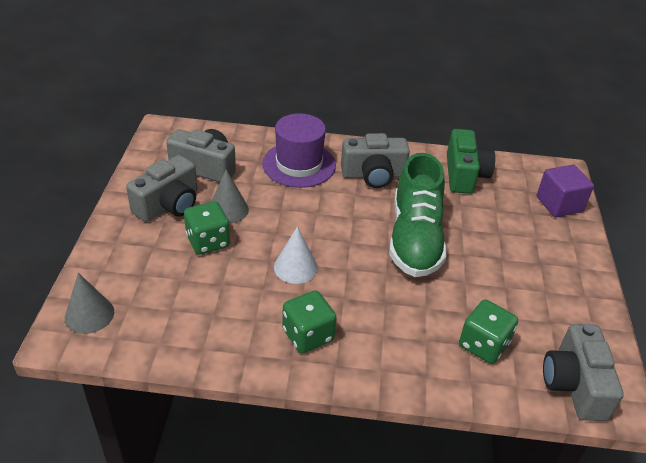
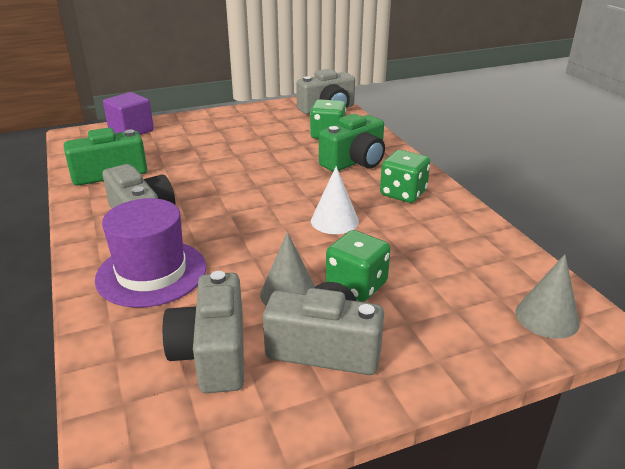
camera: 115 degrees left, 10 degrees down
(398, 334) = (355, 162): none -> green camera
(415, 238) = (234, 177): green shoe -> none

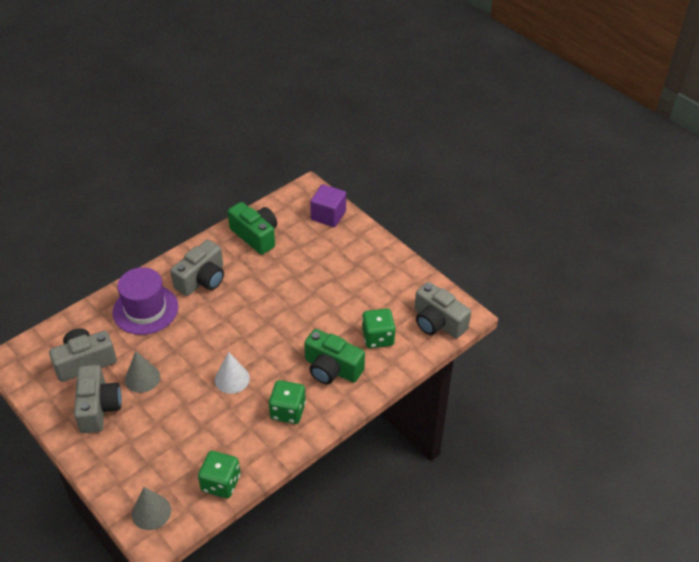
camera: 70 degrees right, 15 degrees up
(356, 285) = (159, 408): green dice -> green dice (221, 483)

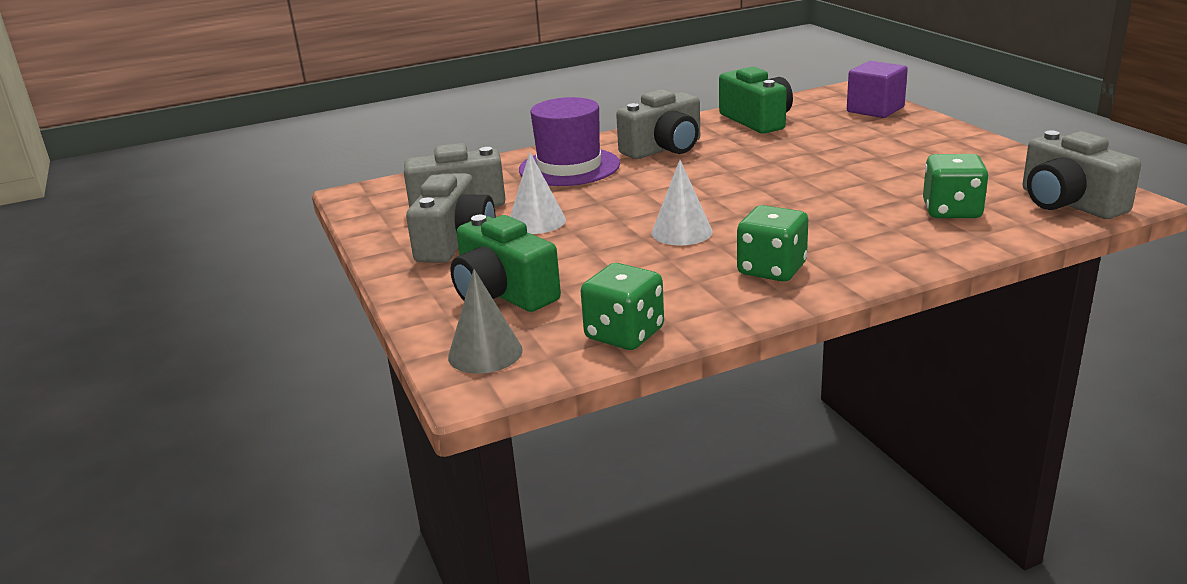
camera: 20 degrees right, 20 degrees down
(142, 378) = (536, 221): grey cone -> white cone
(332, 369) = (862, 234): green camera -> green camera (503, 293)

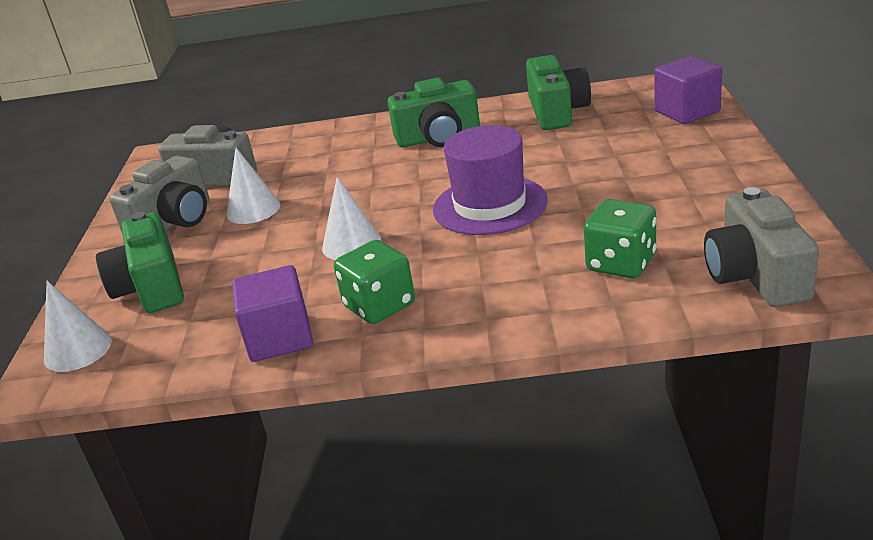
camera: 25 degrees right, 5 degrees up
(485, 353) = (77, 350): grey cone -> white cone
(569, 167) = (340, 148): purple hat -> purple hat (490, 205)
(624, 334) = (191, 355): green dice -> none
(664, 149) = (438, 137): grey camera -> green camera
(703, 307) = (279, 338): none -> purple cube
§ §
### [Task to carry out]
Each line from the one with "(624, 334) = (191, 355): green dice -> none" through the end of the entries above is to be returned word for word. Nothing else belongs in the answer.

### [Expected output]
(624, 334) = (191, 355): green dice -> none
(664, 149) = (438, 137): grey camera -> green camera
(703, 307) = (279, 338): none -> purple cube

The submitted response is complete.